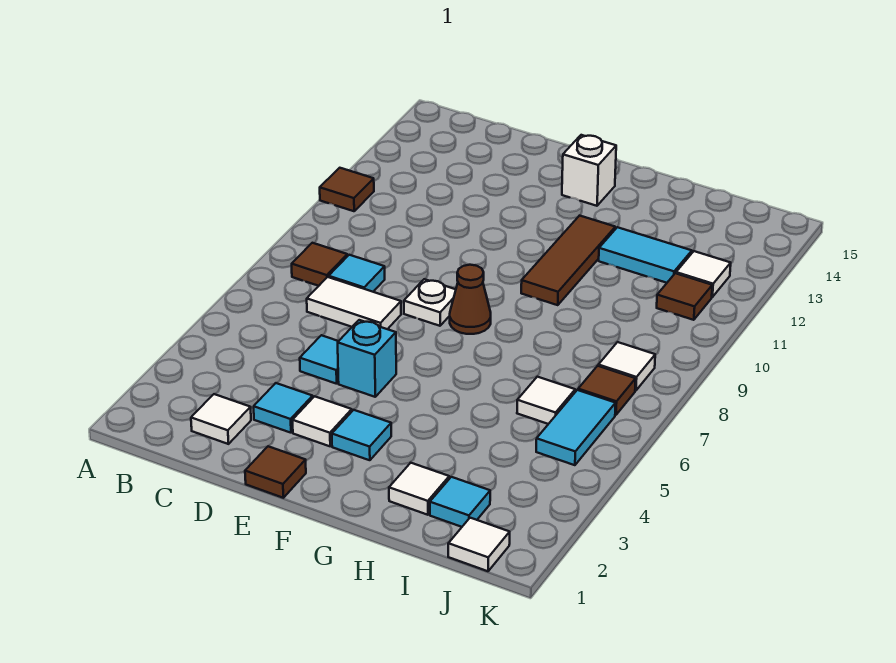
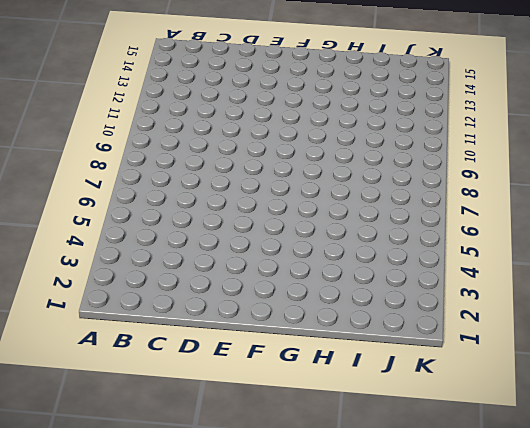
none -> brown tile A11 level 1
none -> brown tile B8 level 1
none -> white tile C2 level 1

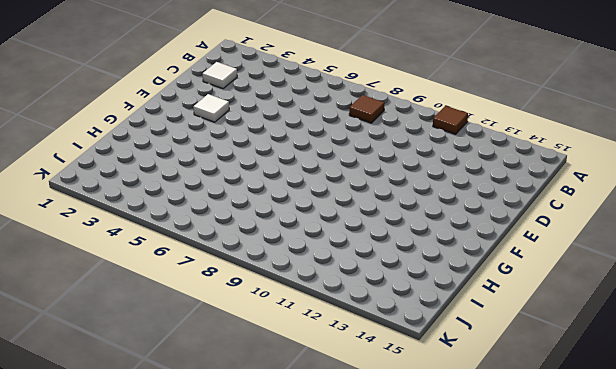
none -> white tile C7:D7 level 1
none -> cyan tile C8 level 1
none -> cyan tile D3 level 1

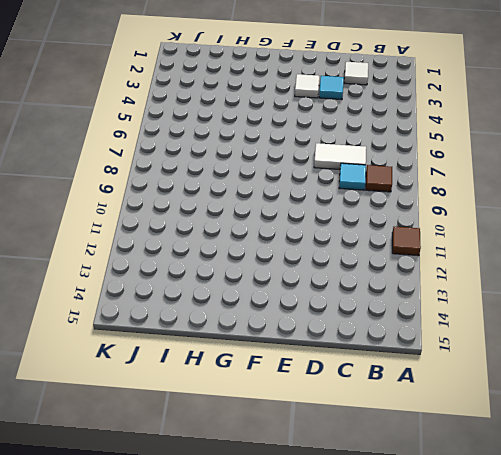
none -> cyan tile D5 level 1
none -> brown tile E1 level 1
none -> cyan brick E5 level 1

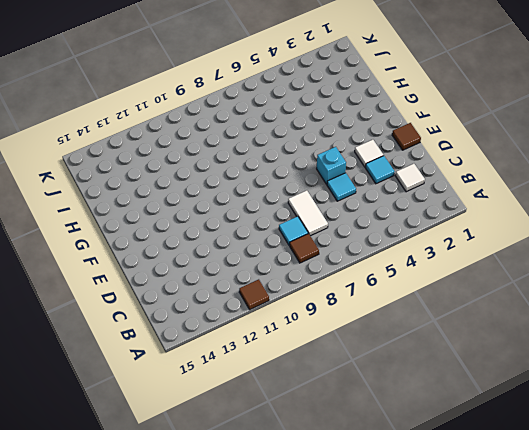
none -> white plate E8 level 1
none -> cyan tile F3 level 1
none -> brown cone F8 level 1

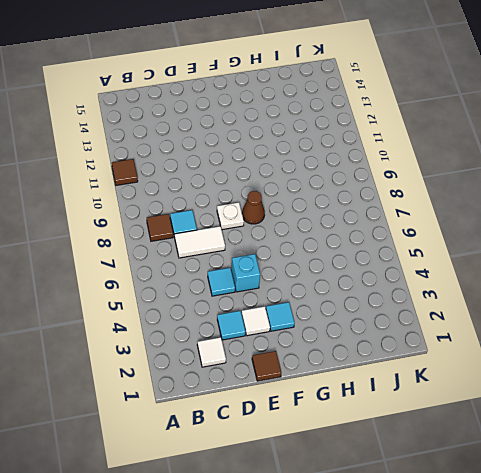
none -> white brick F14 level 1
none -> brown tile G10:G12 level 1
none -> white tile H2 level 1

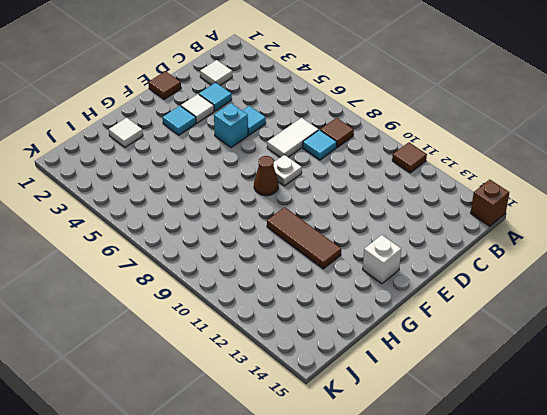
brown brick A15 level 1 -> none
none -> cyan tile H12:I12 level 1
none -> cyan tile I2 level 1
none -> white tile I6 level 1

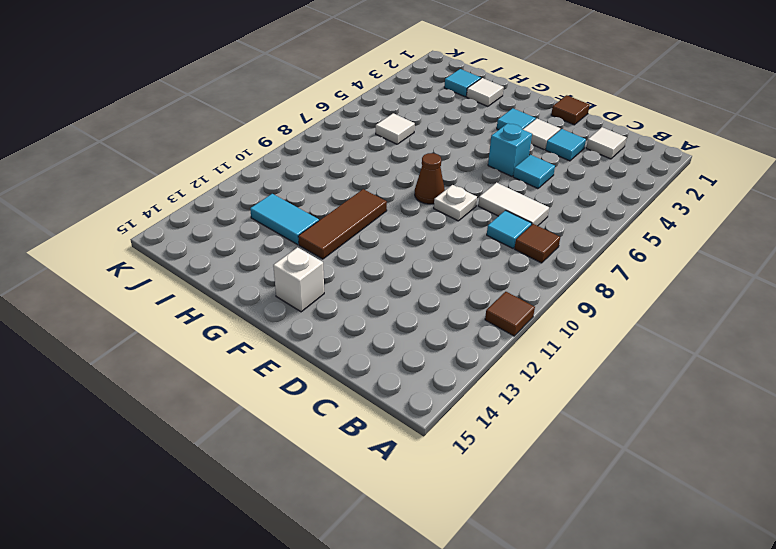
none -> white tile J1 level 1
none -> cyan tile J5:J6 level 1
none -> brown tile J7 level 1

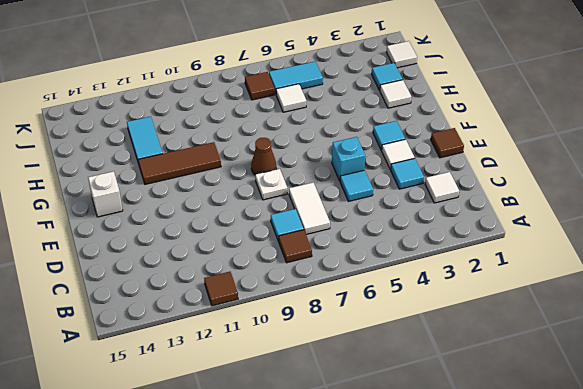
none -> white tile J8 level 1
none -> brown tile J11 level 1
none -> white tile J12 level 1

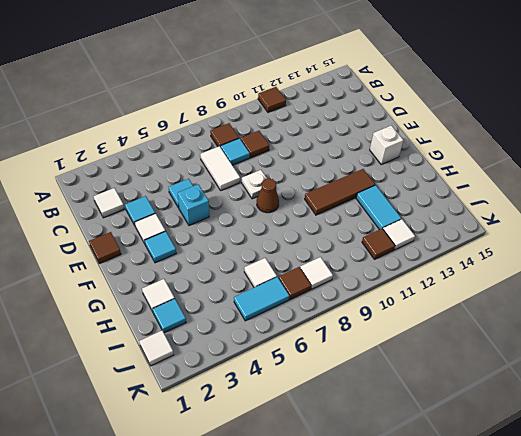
brown tile C9 level 1 -> none

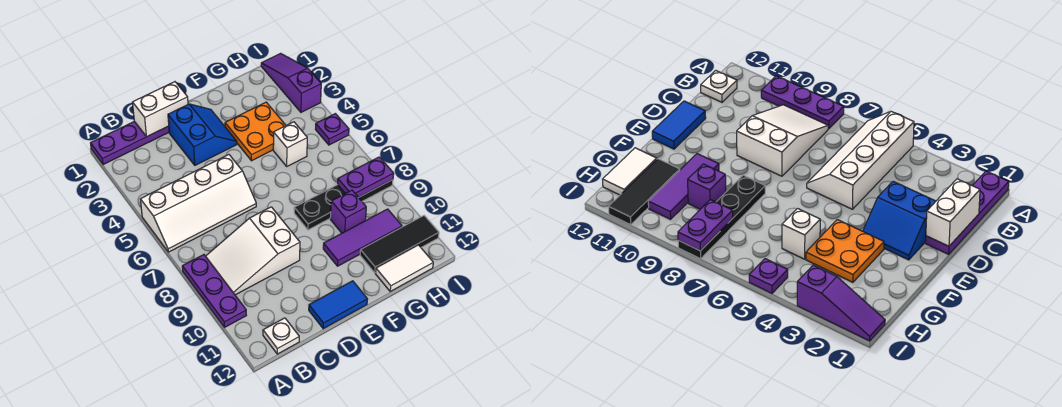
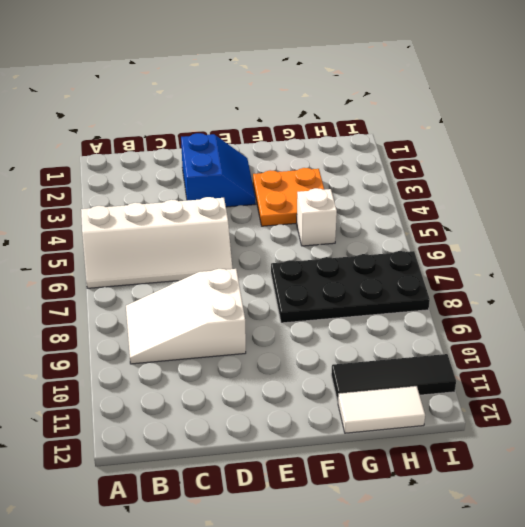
black plate F7:I8 level 1 -> black plate F8:I8 level 1
none -> purple plate A1:D1 level 1
none -> purple plate A8:A10 level 1
none -> white plate B12 level 1

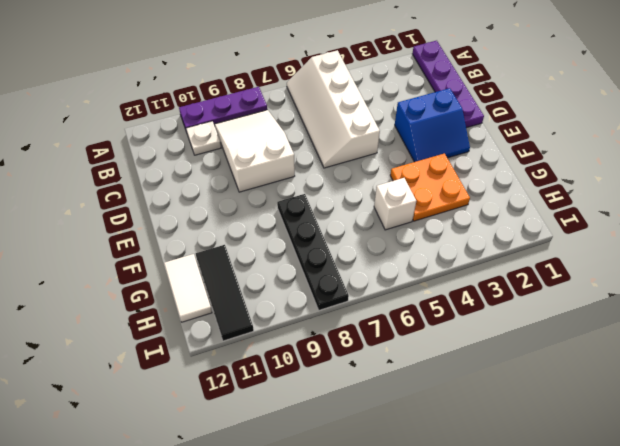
white plate B10 level 1 -> white plate B12 level 1
none -> blue tile D12:E12 level 1
none -> purple tile F10:H10 level 1
none -> purple brick G9 level 1

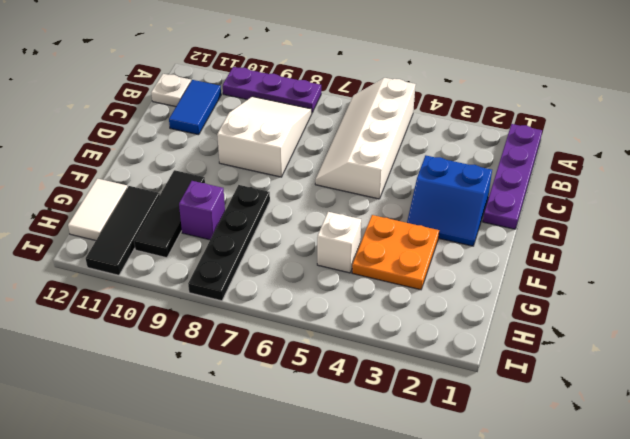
blue tile B11:C11 level 1 -> blue tile D12:E12 level 1
black tile F10:H10 level 1 -> purple tile F10:H10 level 1
none -> purple slope I1:I3 level 1 top 3
none -> purple plate I5 level 1
none -> white brick C1:D1 level 2

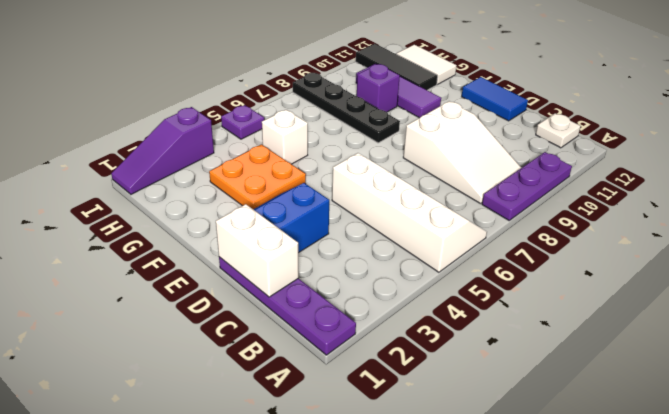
none -> purple plate H8:I8 level 2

▶ Your objective: Omit the pictures and write out exactly the lines from the one containing "none -> purple slope I1:I3 level 1 top 3" through the last line of the material.

▶ Reply to the task:
none -> purple slope I1:I3 level 1 top 3
none -> purple plate I5 level 1
none -> white brick C1:D1 level 2

none -> purple plate H8:I8 level 2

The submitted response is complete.